[Records]

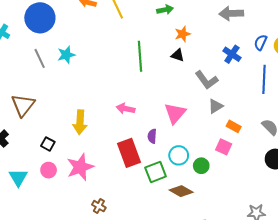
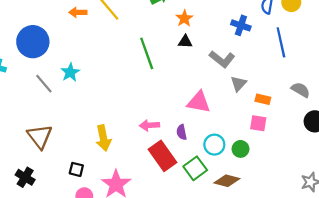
pink arrow: (126, 109) -> (150, 125), moved
pink triangle: (175, 113) -> (199, 102), turned -45

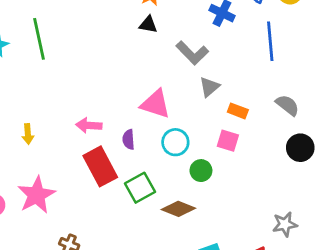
green line: (147, 53) -> (39, 39), moved
yellow arrow: (103, 138) -> (28, 134), size x0.6
cyan circle: (214, 145) -> (175, 142), moved

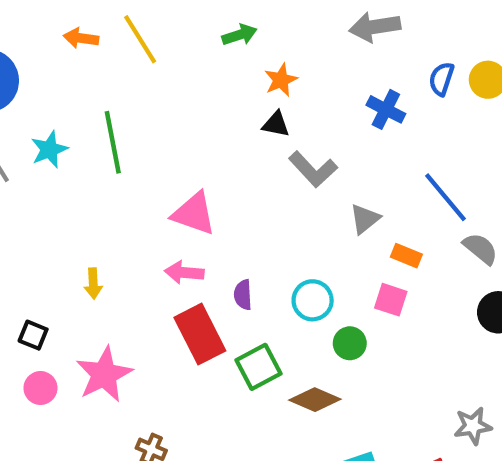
blue line: (270, 41) -> (446, 197), moved, turned -36
gray L-shape: (192, 53) -> (313, 169), moved
pink triangle: (155, 104) -> (194, 214), moved

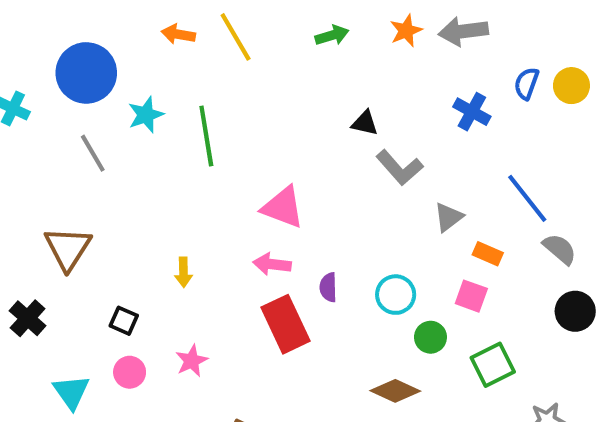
orange star: (281, 80) -> (406, 31), moved
cyan star: (49, 149) -> (146, 115), moved
green square: (258, 367) -> (493, 365), moved
pink star: (104, 374) -> (192, 361), size x0.6

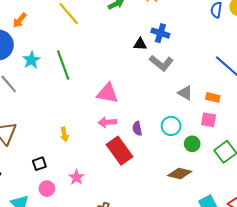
orange arrow: (178, 34) -> (20, 20), moved, turned -49
blue cross: (472, 112) -> (160, 33), moved
gray triangle: (448, 217) -> (185, 93), moved, turned -42
black square: (124, 321) -> (39, 164), turned -32

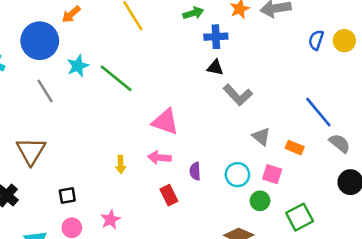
blue cross: (160, 33) -> (216, 37), moved, turned -30
green line: (63, 65) -> (116, 78), turned -40
pink square: (209, 120) -> (272, 174), moved
yellow arrow: (64, 134) -> (121, 164), moved
red rectangle: (119, 151) -> (169, 195), size x0.6

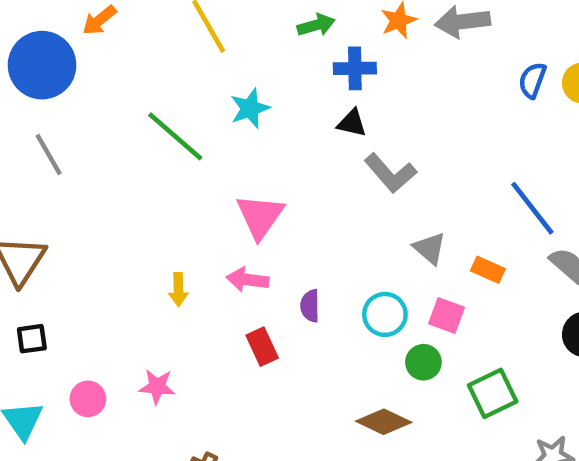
cyan star: (78, 66) -> (250, 108), moved
pink triangle: (165, 122) -> (260, 216), turned 44
black square: (67, 195) -> (32, 339), moved
pink star: (111, 220) -> (157, 387), turned 30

[/Records]

Print the data above from its first line through the line that has "cyan star: (49, 149) -> (146, 115), moved", exactly and with nothing else, omitting pictures.

pink arrow: (126, 109) -> (150, 125), moved
pink triangle: (175, 113) -> (199, 102), turned -45

green line: (147, 53) -> (39, 39), moved
yellow arrow: (103, 138) -> (28, 134), size x0.6
cyan circle: (214, 145) -> (175, 142), moved

blue line: (270, 41) -> (446, 197), moved, turned -36
gray L-shape: (192, 53) -> (313, 169), moved
pink triangle: (155, 104) -> (194, 214), moved

orange star: (281, 80) -> (406, 31), moved
cyan star: (49, 149) -> (146, 115), moved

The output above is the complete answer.